- **REQUIRED ACTION**
Nothing but the lines below between the line holding "second_place: [583, 357]" and the line holding "old: basonevax (black)", inclusive, should appear in the answer, each set down exactly.

- **DATA FOR PROCESSING**
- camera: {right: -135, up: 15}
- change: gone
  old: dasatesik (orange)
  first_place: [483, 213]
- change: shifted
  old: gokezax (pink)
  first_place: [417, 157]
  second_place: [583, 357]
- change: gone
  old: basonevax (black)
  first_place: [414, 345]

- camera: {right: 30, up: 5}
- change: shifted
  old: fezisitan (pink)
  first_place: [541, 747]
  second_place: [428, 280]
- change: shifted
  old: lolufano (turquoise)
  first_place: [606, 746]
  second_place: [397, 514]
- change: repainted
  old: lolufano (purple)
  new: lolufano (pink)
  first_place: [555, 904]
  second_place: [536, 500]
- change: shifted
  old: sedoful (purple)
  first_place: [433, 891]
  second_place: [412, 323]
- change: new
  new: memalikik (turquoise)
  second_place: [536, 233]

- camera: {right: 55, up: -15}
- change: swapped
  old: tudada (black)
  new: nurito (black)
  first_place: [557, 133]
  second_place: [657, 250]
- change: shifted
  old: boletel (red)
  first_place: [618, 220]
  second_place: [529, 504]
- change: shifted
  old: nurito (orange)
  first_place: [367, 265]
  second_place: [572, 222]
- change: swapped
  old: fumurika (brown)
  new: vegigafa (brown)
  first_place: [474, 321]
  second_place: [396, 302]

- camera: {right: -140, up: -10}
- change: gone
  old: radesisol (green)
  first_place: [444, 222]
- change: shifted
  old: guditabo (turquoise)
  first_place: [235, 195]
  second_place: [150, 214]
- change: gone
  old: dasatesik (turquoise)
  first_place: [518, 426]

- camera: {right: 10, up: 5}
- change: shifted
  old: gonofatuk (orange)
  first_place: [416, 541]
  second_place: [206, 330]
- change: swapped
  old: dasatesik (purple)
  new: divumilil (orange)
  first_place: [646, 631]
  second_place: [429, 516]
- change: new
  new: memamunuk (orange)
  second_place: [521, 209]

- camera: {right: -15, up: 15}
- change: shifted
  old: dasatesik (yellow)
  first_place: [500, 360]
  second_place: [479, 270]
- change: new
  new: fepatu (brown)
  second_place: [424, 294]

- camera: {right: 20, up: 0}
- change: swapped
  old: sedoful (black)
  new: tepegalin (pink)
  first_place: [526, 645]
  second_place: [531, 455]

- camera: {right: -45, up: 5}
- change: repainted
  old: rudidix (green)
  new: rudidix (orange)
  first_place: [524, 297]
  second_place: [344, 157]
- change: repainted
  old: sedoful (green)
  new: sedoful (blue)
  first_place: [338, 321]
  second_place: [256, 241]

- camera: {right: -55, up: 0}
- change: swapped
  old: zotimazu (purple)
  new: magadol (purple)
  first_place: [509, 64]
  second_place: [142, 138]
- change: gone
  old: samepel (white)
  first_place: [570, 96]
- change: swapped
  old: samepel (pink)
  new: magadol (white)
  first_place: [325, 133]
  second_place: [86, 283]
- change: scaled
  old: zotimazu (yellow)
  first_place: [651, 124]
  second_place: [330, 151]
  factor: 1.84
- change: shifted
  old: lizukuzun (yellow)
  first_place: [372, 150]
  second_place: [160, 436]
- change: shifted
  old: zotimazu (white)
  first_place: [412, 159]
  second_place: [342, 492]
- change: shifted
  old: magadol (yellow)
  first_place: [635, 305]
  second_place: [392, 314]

- **RESULT FOR THIS TASK**
  second_place: [583, 357]
- change: gone
  old: basonevax (black)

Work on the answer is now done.